[Change listing data]

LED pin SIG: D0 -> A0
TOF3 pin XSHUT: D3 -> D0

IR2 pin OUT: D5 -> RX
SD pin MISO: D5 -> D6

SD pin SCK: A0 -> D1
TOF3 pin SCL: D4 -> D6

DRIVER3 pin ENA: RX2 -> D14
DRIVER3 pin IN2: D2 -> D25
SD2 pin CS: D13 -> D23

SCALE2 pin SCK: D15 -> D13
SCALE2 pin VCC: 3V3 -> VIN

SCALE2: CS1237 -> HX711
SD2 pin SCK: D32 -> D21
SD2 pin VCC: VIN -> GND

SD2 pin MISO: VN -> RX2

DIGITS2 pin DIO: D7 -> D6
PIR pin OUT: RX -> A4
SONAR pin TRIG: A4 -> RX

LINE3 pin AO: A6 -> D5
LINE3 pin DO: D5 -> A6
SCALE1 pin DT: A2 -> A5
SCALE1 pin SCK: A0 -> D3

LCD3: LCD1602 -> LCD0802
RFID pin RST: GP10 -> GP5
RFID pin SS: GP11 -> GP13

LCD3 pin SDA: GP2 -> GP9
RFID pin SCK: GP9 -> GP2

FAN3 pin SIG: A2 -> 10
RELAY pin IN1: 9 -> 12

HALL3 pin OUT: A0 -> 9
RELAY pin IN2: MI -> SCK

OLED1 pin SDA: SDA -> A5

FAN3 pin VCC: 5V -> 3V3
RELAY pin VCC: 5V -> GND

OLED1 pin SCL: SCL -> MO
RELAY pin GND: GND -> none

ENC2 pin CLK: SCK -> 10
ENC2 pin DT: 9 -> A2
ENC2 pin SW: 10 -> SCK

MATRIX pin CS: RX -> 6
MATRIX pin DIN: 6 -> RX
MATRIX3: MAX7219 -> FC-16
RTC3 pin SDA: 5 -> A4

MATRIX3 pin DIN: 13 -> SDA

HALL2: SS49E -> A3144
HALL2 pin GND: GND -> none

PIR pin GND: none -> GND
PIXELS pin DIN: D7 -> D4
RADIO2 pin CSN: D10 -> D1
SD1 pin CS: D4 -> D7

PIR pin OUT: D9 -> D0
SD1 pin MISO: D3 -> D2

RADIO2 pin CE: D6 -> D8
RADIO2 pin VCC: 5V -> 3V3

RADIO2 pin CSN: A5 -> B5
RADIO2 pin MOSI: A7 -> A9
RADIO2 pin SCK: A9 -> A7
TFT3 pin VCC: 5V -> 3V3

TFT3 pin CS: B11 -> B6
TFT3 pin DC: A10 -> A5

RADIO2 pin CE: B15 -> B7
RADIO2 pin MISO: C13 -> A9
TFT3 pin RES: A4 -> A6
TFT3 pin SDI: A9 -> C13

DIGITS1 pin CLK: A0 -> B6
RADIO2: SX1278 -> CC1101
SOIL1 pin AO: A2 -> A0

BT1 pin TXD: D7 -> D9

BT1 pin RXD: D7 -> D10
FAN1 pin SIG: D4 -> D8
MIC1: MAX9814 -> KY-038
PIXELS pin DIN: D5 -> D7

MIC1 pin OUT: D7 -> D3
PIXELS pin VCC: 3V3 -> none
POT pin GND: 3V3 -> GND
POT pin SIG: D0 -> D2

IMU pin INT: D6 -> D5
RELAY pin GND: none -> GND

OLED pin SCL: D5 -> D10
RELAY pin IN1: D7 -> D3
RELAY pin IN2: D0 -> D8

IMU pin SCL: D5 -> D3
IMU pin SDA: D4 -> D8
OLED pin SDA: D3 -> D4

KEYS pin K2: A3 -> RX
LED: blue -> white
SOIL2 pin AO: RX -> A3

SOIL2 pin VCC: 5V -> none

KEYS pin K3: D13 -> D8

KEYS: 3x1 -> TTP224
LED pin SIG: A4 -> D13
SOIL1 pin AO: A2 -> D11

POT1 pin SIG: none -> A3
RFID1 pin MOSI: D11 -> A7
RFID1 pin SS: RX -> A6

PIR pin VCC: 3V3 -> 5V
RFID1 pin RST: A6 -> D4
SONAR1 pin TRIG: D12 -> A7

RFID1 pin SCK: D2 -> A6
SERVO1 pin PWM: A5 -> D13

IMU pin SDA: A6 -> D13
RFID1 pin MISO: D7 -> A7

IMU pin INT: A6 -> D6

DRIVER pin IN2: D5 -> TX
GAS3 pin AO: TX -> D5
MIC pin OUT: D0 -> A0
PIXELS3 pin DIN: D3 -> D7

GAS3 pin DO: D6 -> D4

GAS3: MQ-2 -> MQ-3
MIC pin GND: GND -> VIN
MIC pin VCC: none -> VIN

What is expected
Would you retype exactly the lines above, from the line with "BT1 pin RXD: D7 -> D10" to the line with "RFID1 pin MOSI: D11 -> A7", with both end lines kept and nothing more?

Answer to this exercise
BT1 pin RXD: D7 -> D10
FAN1 pin SIG: D4 -> D8
MIC1: MAX9814 -> KY-038
PIXELS pin DIN: D5 -> D7

MIC1 pin OUT: D7 -> D3
PIXELS pin VCC: 3V3 -> none
POT pin GND: 3V3 -> GND
POT pin SIG: D0 -> D2

IMU pin INT: D6 -> D5
RELAY pin GND: none -> GND

OLED pin SCL: D5 -> D10
RELAY pin IN1: D7 -> D3
RELAY pin IN2: D0 -> D8

IMU pin SCL: D5 -> D3
IMU pin SDA: D4 -> D8
OLED pin SDA: D3 -> D4

KEYS pin K2: A3 -> RX
LED: blue -> white
SOIL2 pin AO: RX -> A3

SOIL2 pin VCC: 5V -> none

KEYS pin K3: D13 -> D8

KEYS: 3x1 -> TTP224
LED pin SIG: A4 -> D13
SOIL1 pin AO: A2 -> D11

POT1 pin SIG: none -> A3
RFID1 pin MOSI: D11 -> A7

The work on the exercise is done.